*** Opening Records for the exercise ***
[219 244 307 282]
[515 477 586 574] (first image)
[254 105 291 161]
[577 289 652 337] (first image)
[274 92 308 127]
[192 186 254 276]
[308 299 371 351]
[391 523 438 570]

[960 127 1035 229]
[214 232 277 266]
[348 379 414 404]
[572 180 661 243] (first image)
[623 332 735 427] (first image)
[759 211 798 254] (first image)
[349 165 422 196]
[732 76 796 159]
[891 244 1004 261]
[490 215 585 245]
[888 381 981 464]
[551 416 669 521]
*** Closing Records for the exercise ***
To do: Each line of the data is to be retyped exactly.

Response to this exercise:
[219 244 307 282]
[515 477 586 574] (first image)
[254 105 291 161]
[577 289 652 337] (first image)
[274 92 308 127]
[192 186 254 276]
[308 299 371 351]
[391 523 438 570]

[960 127 1035 229]
[214 232 277 266]
[348 379 414 404]
[572 180 661 243] (first image)
[623 332 735 427] (first image)
[759 211 798 254] (first image)
[349 165 422 196]
[732 76 796 159]
[891 244 1004 261]
[490 215 585 245]
[888 381 981 464]
[551 416 669 521]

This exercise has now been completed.